About this task
Retype each line below precisely and omit all images.

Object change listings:
——

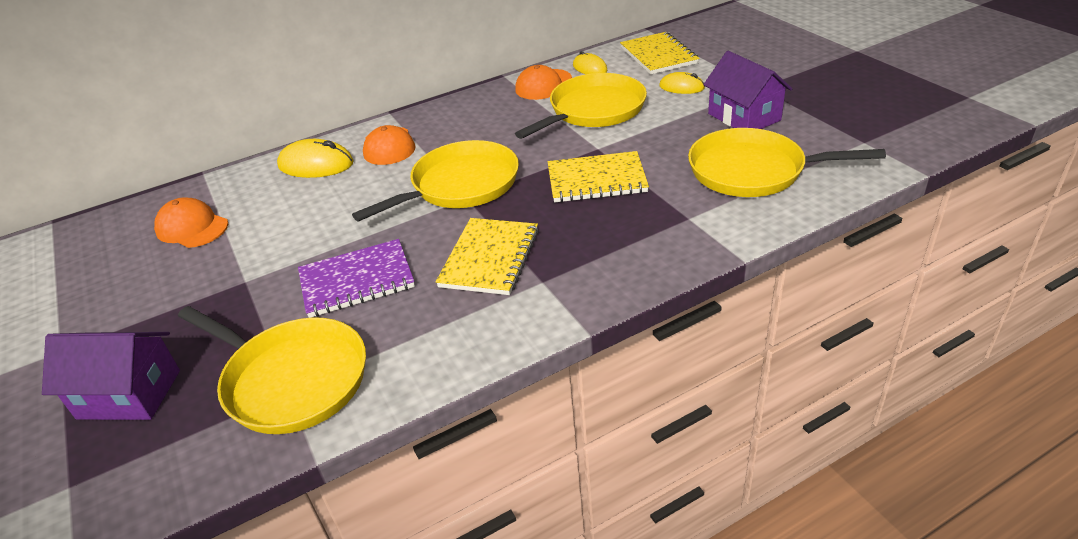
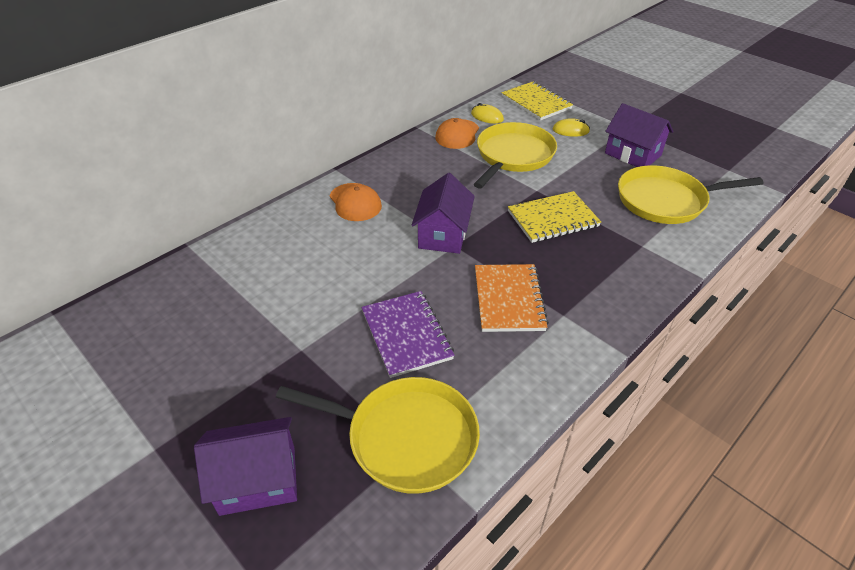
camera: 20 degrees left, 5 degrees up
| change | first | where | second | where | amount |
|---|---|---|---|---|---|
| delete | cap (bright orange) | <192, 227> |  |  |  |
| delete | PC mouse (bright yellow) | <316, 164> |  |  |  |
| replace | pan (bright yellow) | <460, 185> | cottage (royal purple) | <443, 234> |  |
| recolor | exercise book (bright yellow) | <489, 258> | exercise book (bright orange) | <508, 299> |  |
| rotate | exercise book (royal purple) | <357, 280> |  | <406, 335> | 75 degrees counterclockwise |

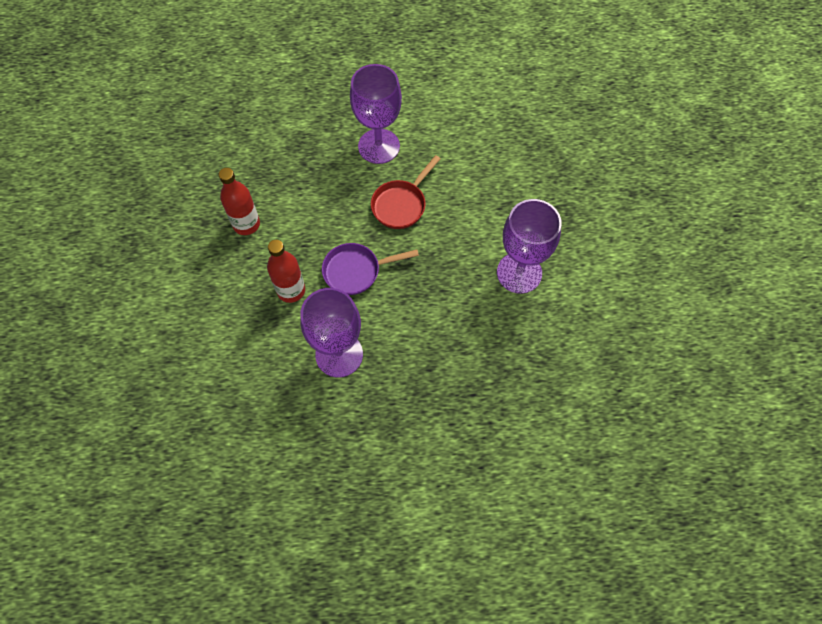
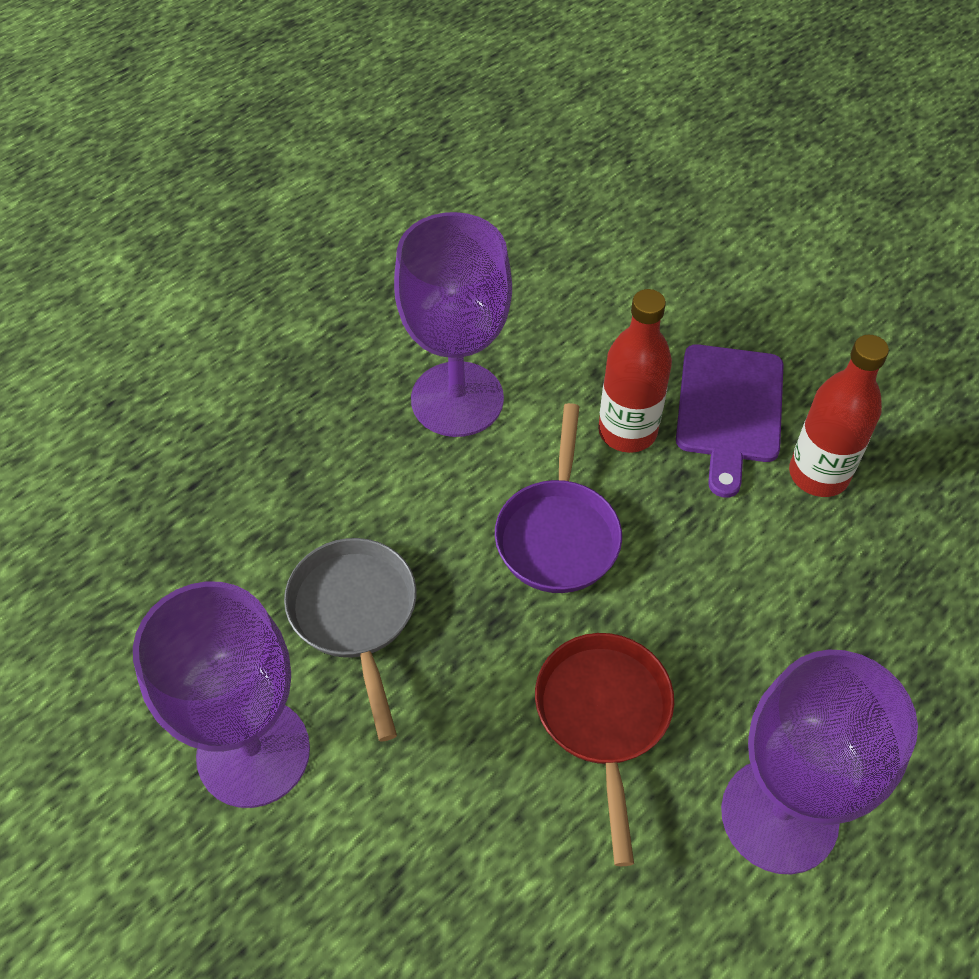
camera: 140 degrees right, 10 degrees down
| change | first | where | second | where | amount |
|---|---|---|---|---|---|
| insert |  |  | pan (ash-grey) | <355, 616> |  |
| insert |  |  | cutting board (royal purple) | <729, 410> |  |
| rotate | pan (royal purple) | <356, 271> |  | <558, 533> | 150 degrees clockwise |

——

Solution for this problem
camera: 20 degrees left, 5 degrees up
| change | first | where | second | where | amount |
|---|---|---|---|---|---|
| delete | cap (bright orange) | <192, 227> |  |  |  |
| delete | PC mouse (bright yellow) | <316, 164> |  |  |  |
| replace | pan (bright yellow) | <460, 185> | cottage (royal purple) | <443, 234> |  |
| recolor | exercise book (bright yellow) | <489, 258> | exercise book (bright orange) | <508, 299> |  |
| rotate | exercise book (royal purple) | <357, 280> |  | <406, 335> | 75 degrees counterclockwise |

camera: 140 degrees right, 10 degrees down
| change | first | where | second | where | amount |
|---|---|---|---|---|---|
| insert |  |  | pan (ash-grey) | <355, 616> |  |
| insert |  |  | cutting board (royal purple) | <729, 410> |  |
| rotate | pan (royal purple) | <356, 271> |  | <558, 533> | 150 degrees clockwise |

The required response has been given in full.